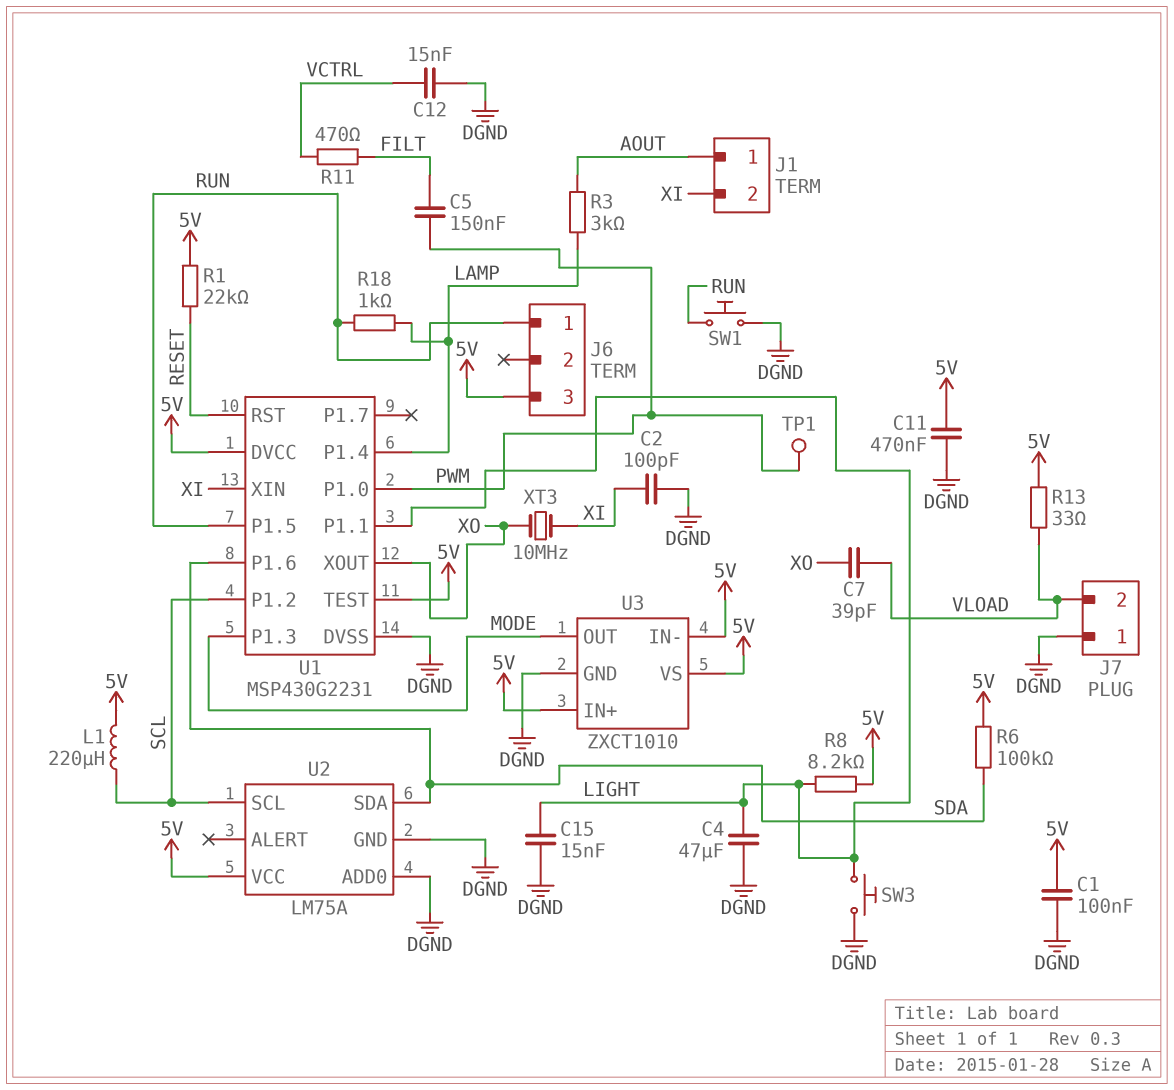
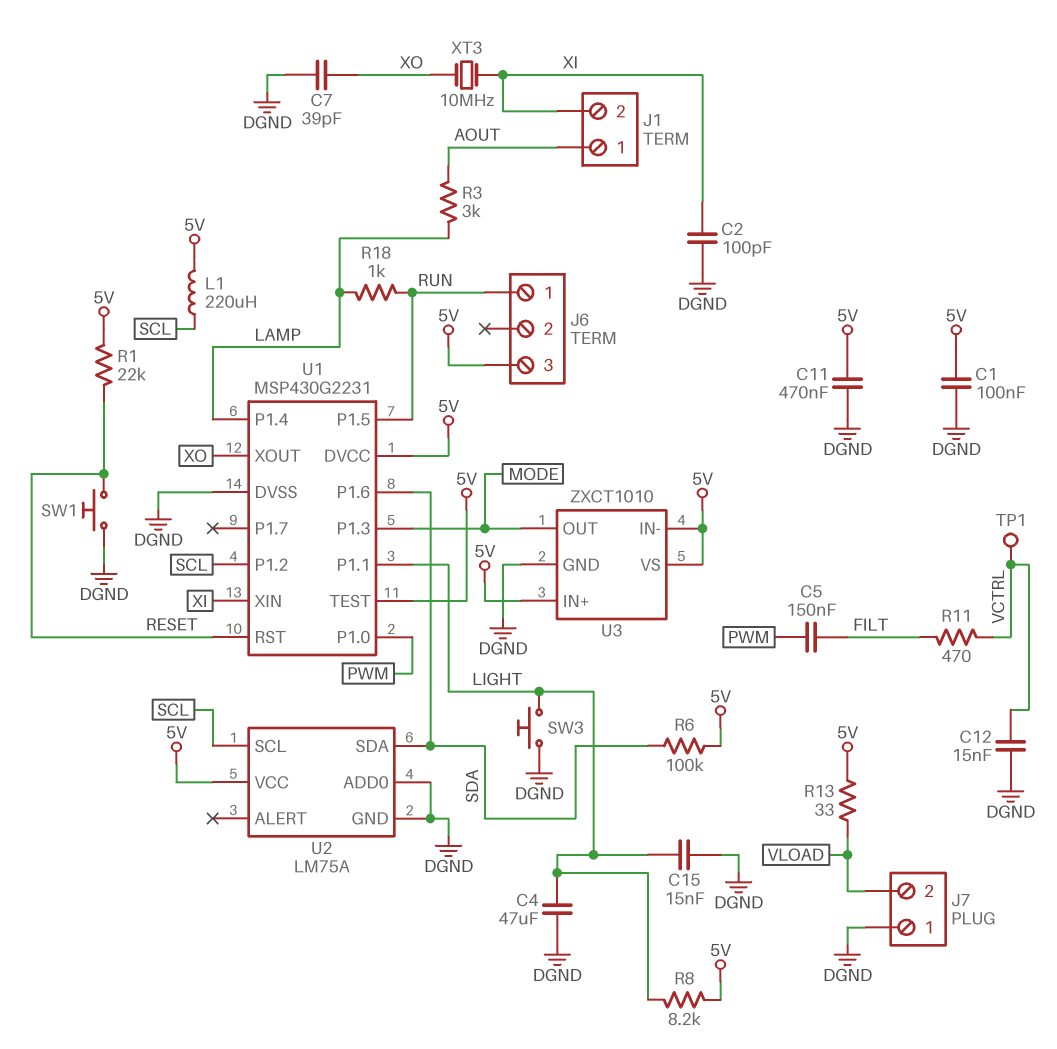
C7: 39pF (VLOAD, XO) -> 39pF (DGND, XO)
SW1: button (DGND, RUN) -> button (DGND, RESET)
TP1: test point (PWM) -> test point (VCTRL)

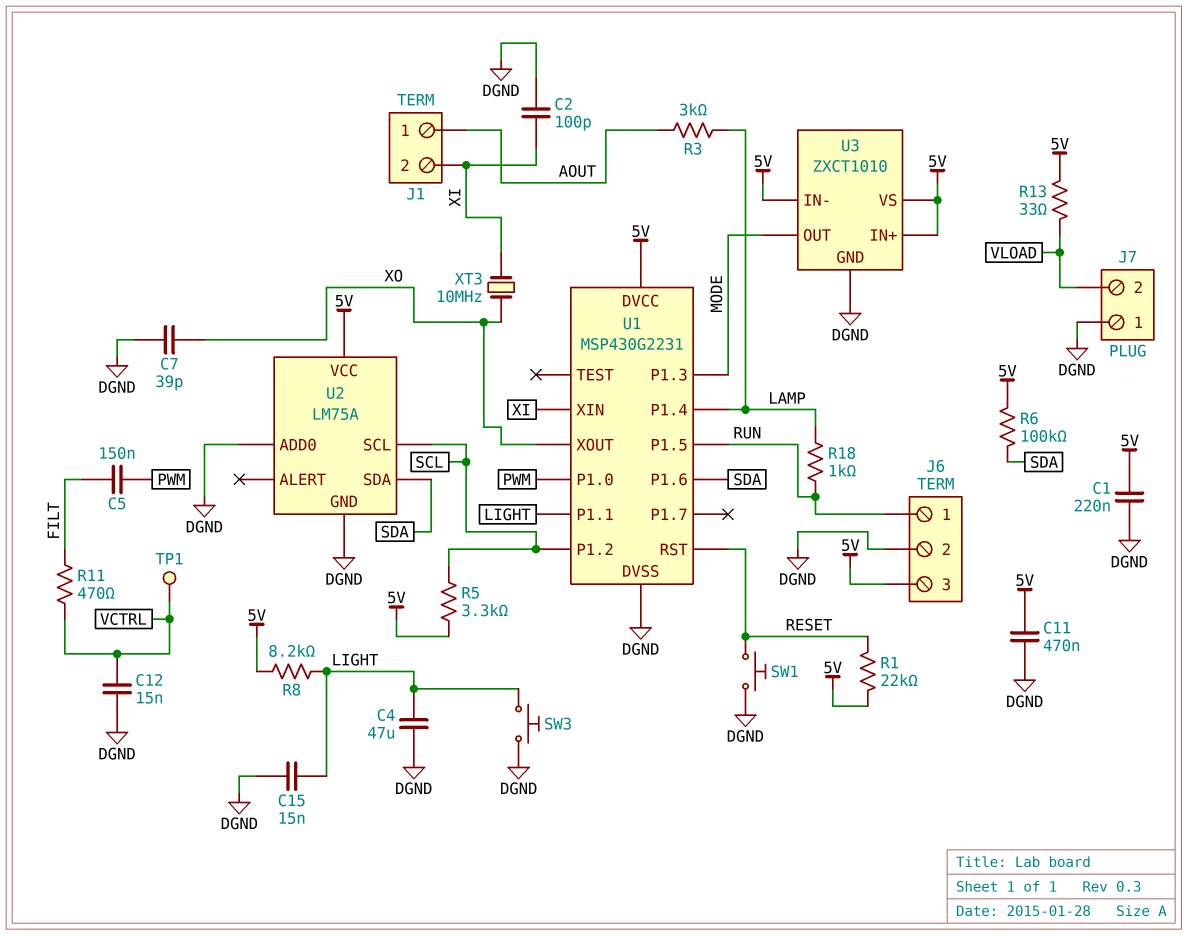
C1: 100nF (5V, DGND) -> 220nF (5V, DGND)
J6 pin 2: none -> DGND
L1: 220uH (5V, SCL) -> none
R5: none -> 3.3k (5V, SCL)
U1 pin TEST: 5V -> none

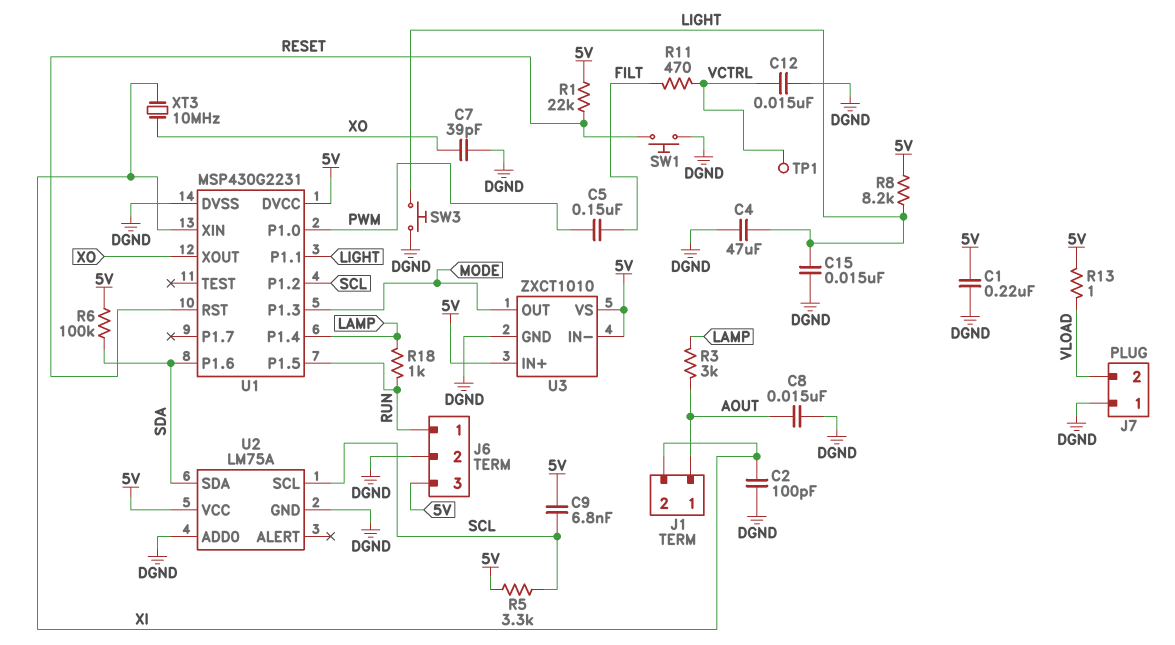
C8: none -> 15nF (AOUT, DGND)
C9: none -> 6.8nF (5V, SCL)
C11: 470nF (5V, DGND) -> none
R13: 33 (5V, VLOAD) -> 1 (5V, VLOAD)

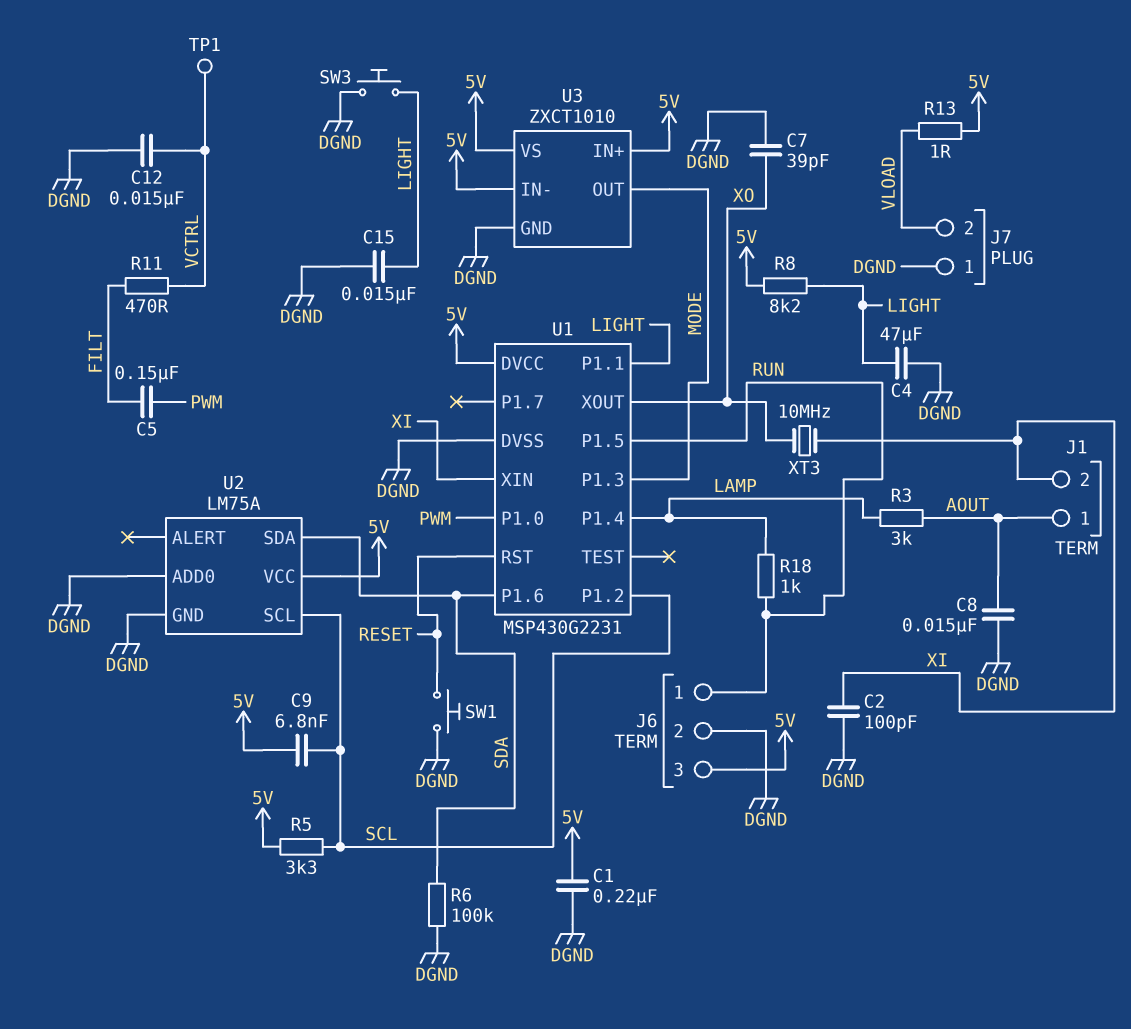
R1: 22k (5V, RESET) -> none
R6: 100k (5V, SDA) -> 100k (DGND, SDA)

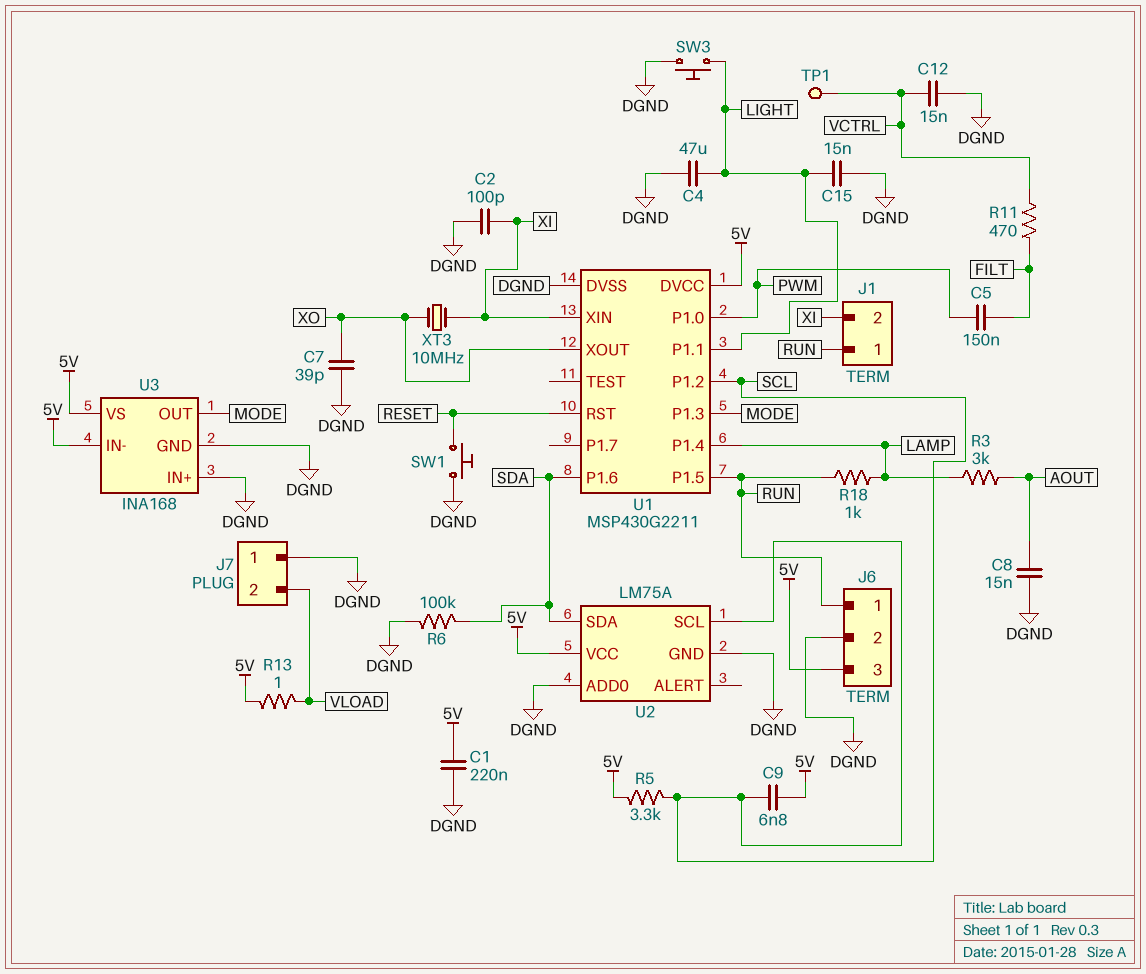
J1 pin 1: AOUT -> RUN
R8: 8.2k (5V, LIGHT) -> none
U1: MSP430G2231 -> MSP430G2211
U3: ZXCT1010 -> INA168
U3 pin IN+: 5V -> DGND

• Task details
Give the listing again exactly, excluding pictures.

• Output for this task
C7: 39pF (VLOAD, XO) -> 39pF (DGND, XO)
SW1: button (DGND, RUN) -> button (DGND, RESET)
TP1: test point (PWM) -> test point (VCTRL)

C1: 100nF (5V, DGND) -> 220nF (5V, DGND)
J6 pin 2: none -> DGND
L1: 220uH (5V, SCL) -> none
R5: none -> 3.3k (5V, SCL)
U1 pin TEST: 5V -> none

C8: none -> 15nF (AOUT, DGND)
C9: none -> 6.8nF (5V, SCL)
C11: 470nF (5V, DGND) -> none
R13: 33 (5V, VLOAD) -> 1 (5V, VLOAD)

R1: 22k (5V, RESET) -> none
R6: 100k (5V, SDA) -> 100k (DGND, SDA)

J1 pin 1: AOUT -> RUN
R8: 8.2k (5V, LIGHT) -> none
U1: MSP430G2231 -> MSP430G2211
U3: ZXCT1010 -> INA168
U3 pin IN+: 5V -> DGND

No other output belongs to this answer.